Goal of the exercise: Nothing but the records themselves, exactly as written, should appear in the reply; leave out the pictures.

Content starts

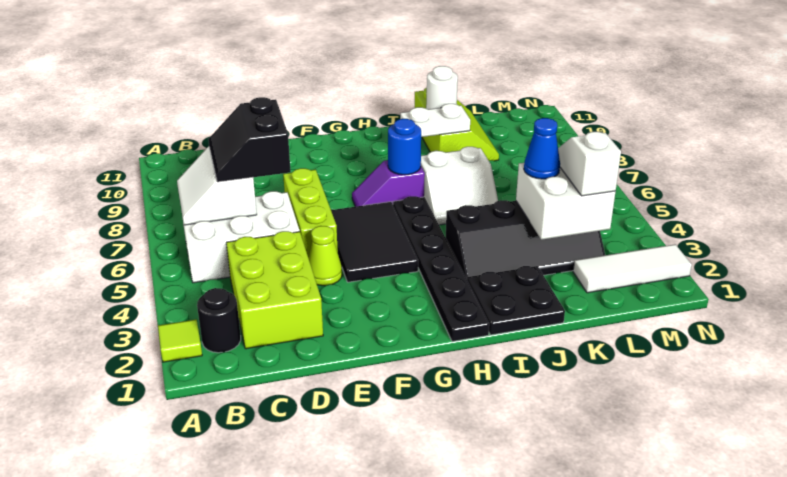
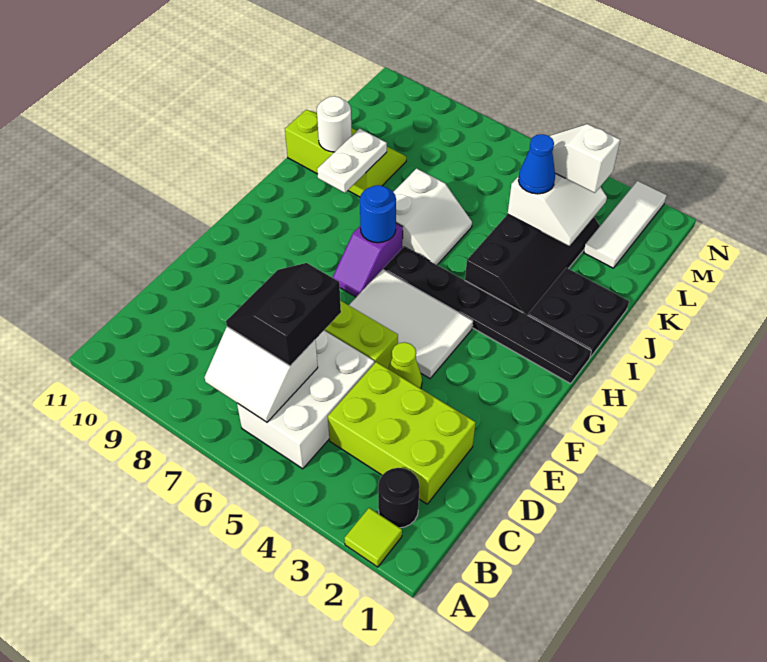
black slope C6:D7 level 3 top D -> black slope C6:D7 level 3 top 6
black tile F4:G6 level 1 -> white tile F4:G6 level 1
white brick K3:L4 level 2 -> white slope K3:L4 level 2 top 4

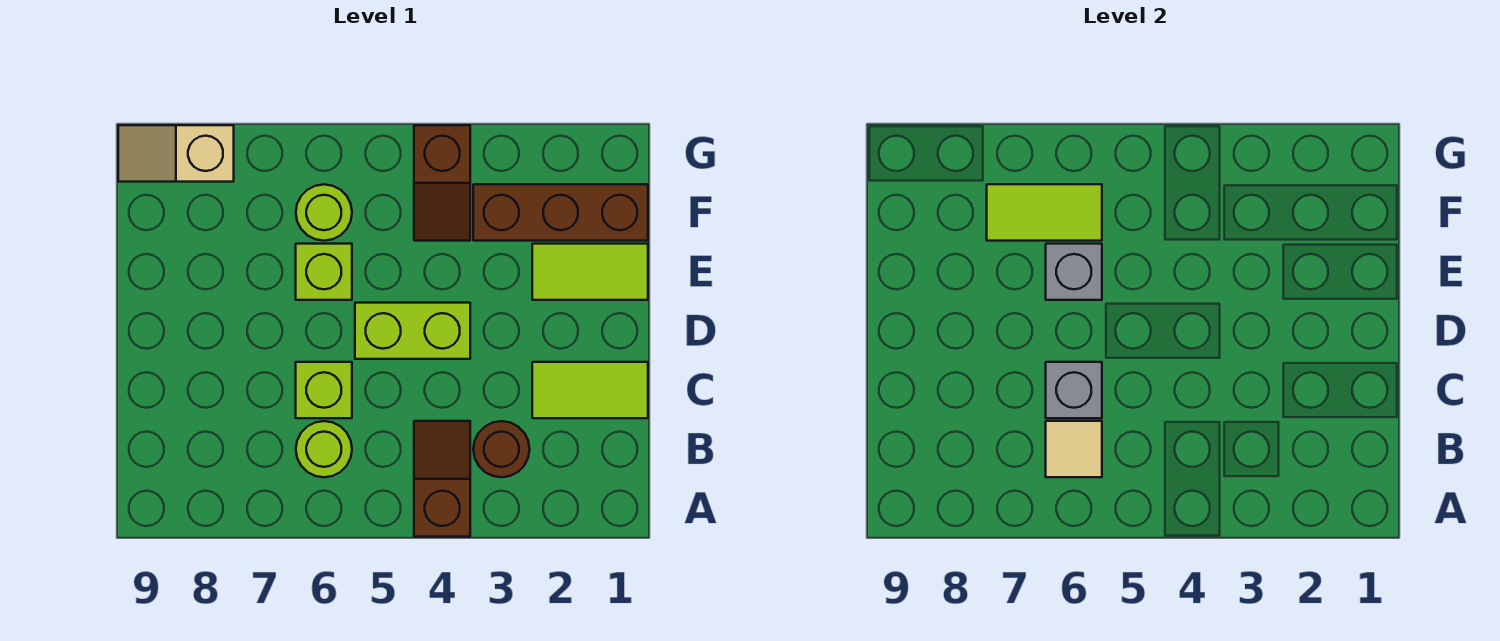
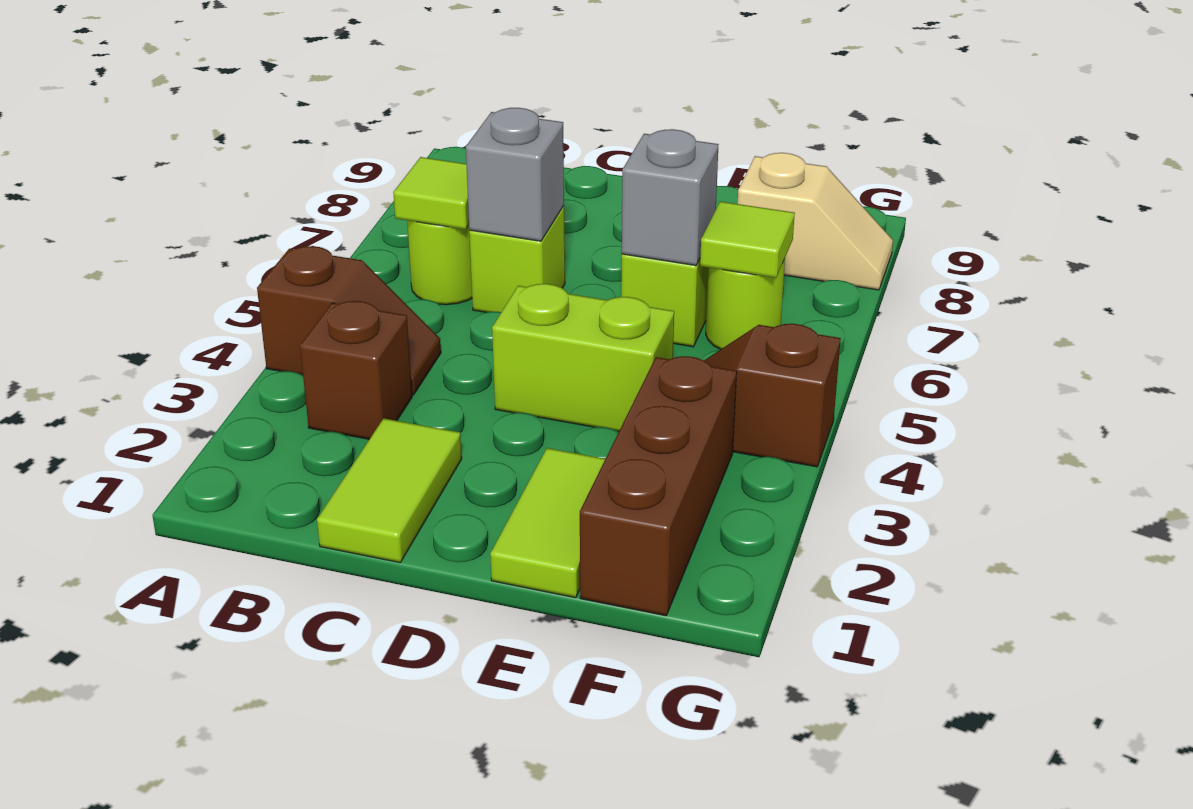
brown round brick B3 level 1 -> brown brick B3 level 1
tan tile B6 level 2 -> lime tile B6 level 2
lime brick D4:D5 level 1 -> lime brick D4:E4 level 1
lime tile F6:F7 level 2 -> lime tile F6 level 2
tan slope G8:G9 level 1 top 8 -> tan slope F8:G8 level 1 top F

Content ends

Task solution:
black slope C6:D7 level 3 top D -> black slope C6:D7 level 3 top 6
black tile F4:G6 level 1 -> white tile F4:G6 level 1
white brick K3:L4 level 2 -> white slope K3:L4 level 2 top 4

brown round brick B3 level 1 -> brown brick B3 level 1
tan tile B6 level 2 -> lime tile B6 level 2
lime brick D4:D5 level 1 -> lime brick D4:E4 level 1
lime tile F6:F7 level 2 -> lime tile F6 level 2
tan slope G8:G9 level 1 top 8 -> tan slope F8:G8 level 1 top F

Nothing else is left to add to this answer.